For the entries below, print exactly the lines between the line holding "(347, 312) = (297, 274): white" and the line holding "(521, 685) = (765, 393): none -> brown pencil", inclusive, and nothing else.

# Data extract
--*--

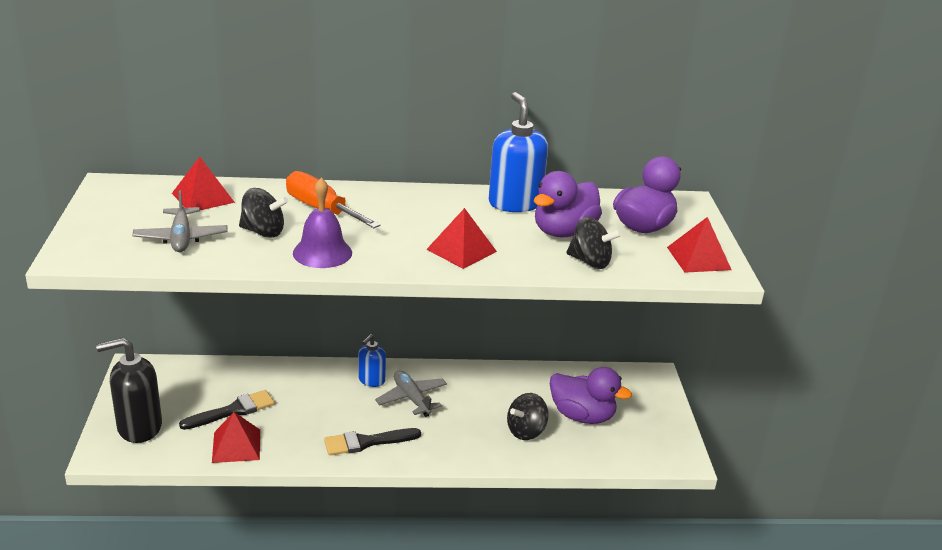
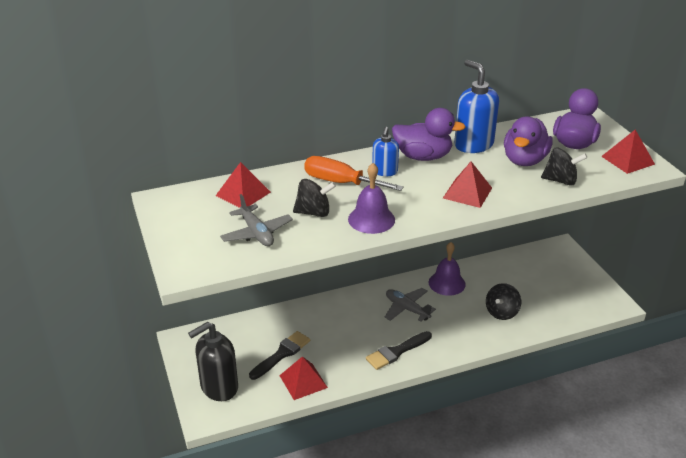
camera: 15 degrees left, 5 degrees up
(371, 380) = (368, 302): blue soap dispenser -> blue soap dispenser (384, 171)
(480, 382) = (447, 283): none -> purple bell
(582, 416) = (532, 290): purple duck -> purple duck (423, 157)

--*--

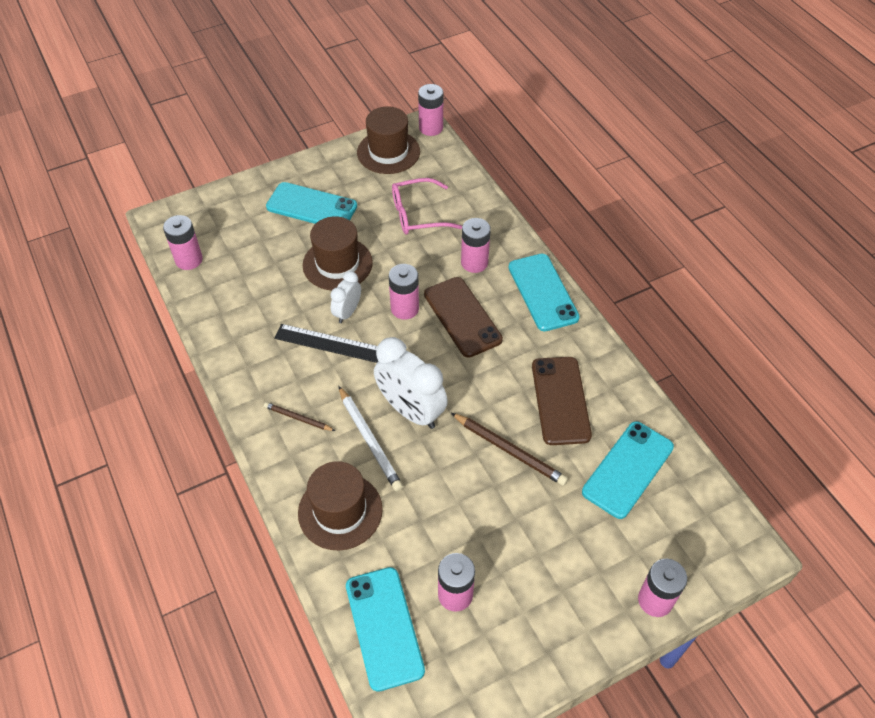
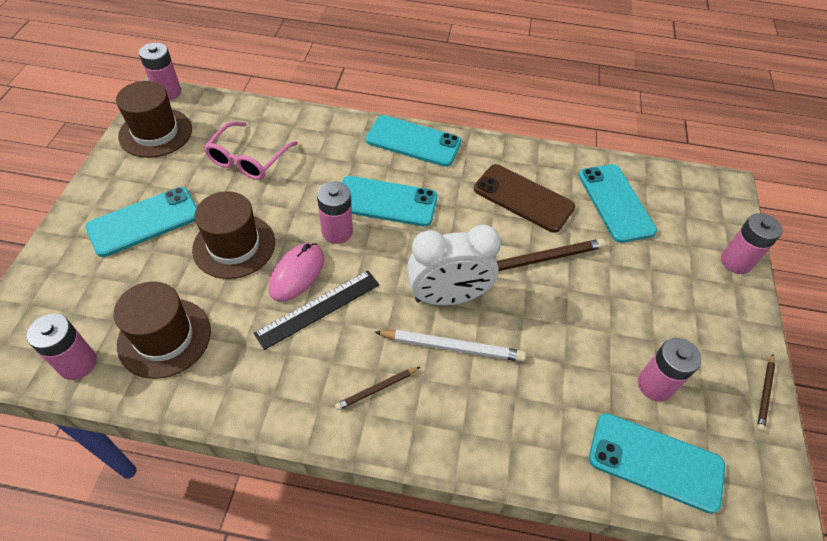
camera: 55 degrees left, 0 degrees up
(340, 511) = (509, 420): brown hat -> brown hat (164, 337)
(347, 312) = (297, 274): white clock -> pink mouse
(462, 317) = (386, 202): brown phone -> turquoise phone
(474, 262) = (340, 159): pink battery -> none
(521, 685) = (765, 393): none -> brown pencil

--*--

# Result of this task
(347, 312) = (297, 274): white clock -> pink mouse
(462, 317) = (386, 202): brown phone -> turquoise phone
(474, 262) = (340, 159): pink battery -> none
(521, 685) = (765, 393): none -> brown pencil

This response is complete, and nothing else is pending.